Record extracts:
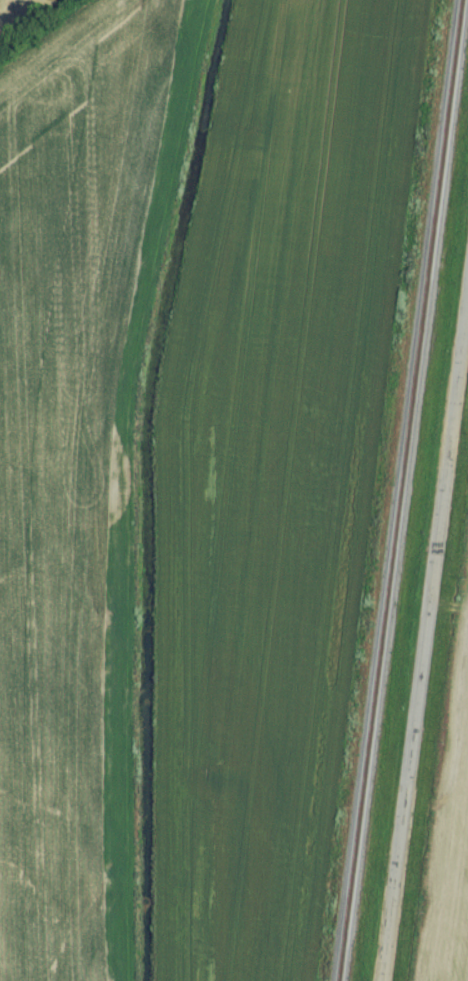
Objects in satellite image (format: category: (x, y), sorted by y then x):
railway: (404, 490)
road: (424, 647)

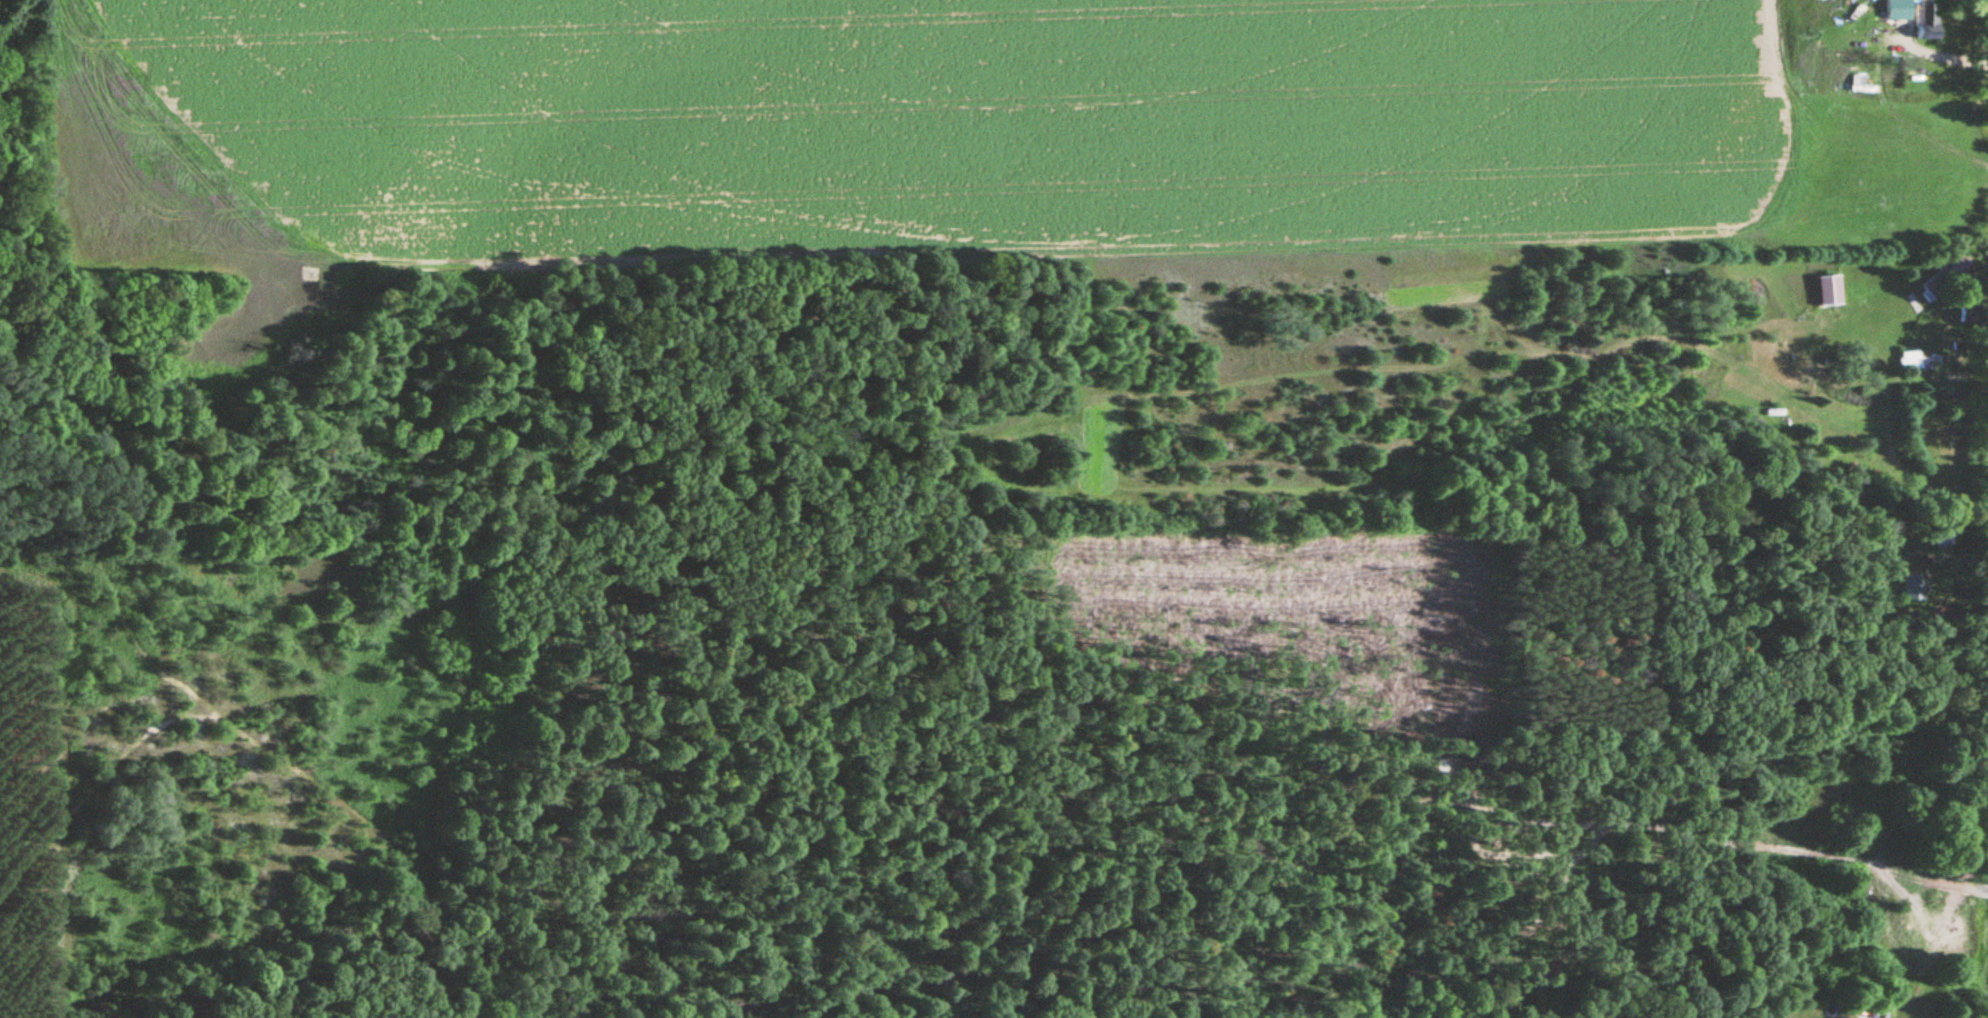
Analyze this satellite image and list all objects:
building: (1923, 23)
road: (1903, 34)
road: (1896, 45)
road: (1945, 57)
building: (1856, 86)
building: (1943, 276)
building: (1828, 288)
road: (1983, 304)
building: (1914, 359)
road: (1905, 470)
road: (276, 758)

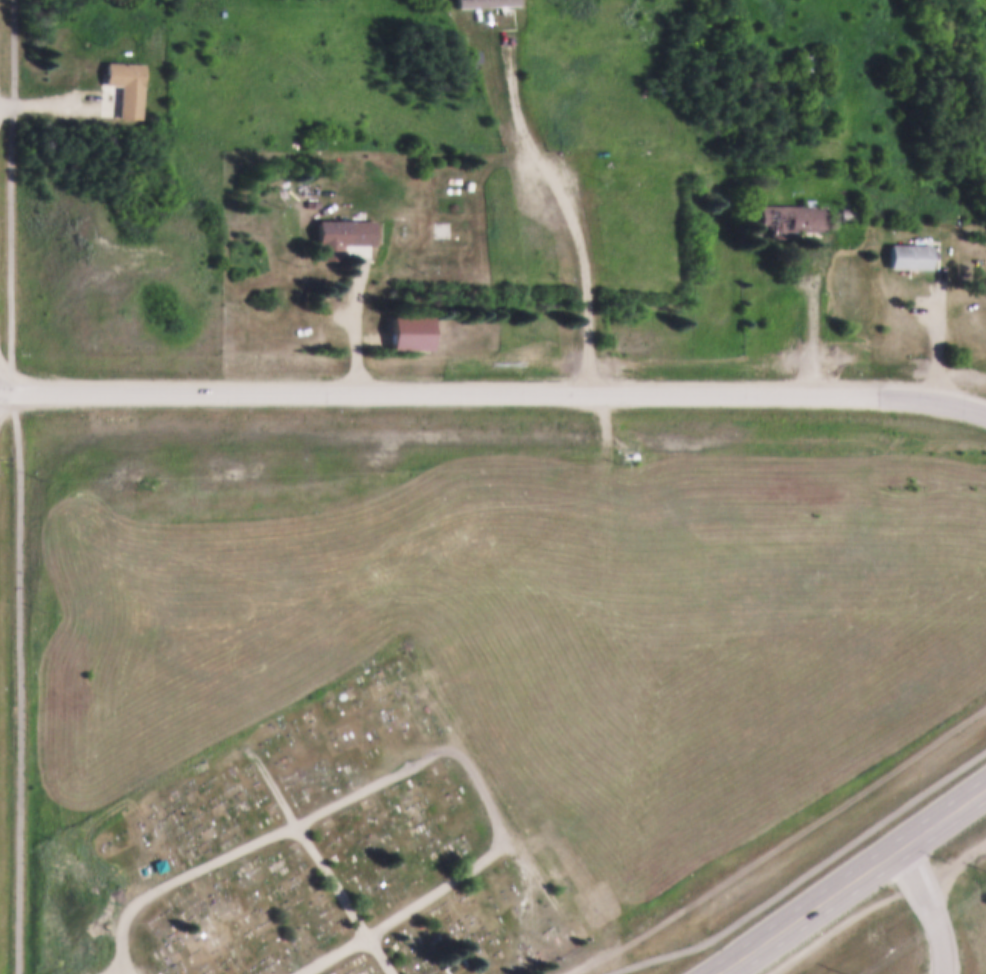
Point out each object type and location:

What you have to do:
Apart from the pictures, set down all the entries above exactly.

Response area:
Objects in satellite image (format: category: (x, y), sorted by y then x):
railway: (404, 490)
road: (424, 647)

Analyze this satellite image and list all objects:
building: (1923, 23)
road: (1903, 34)
road: (1896, 45)
road: (1945, 57)
building: (1856, 86)
building: (1943, 276)
building: (1828, 288)
road: (1983, 304)
building: (1914, 359)
road: (1905, 470)
road: (276, 758)

Point out each object type and location:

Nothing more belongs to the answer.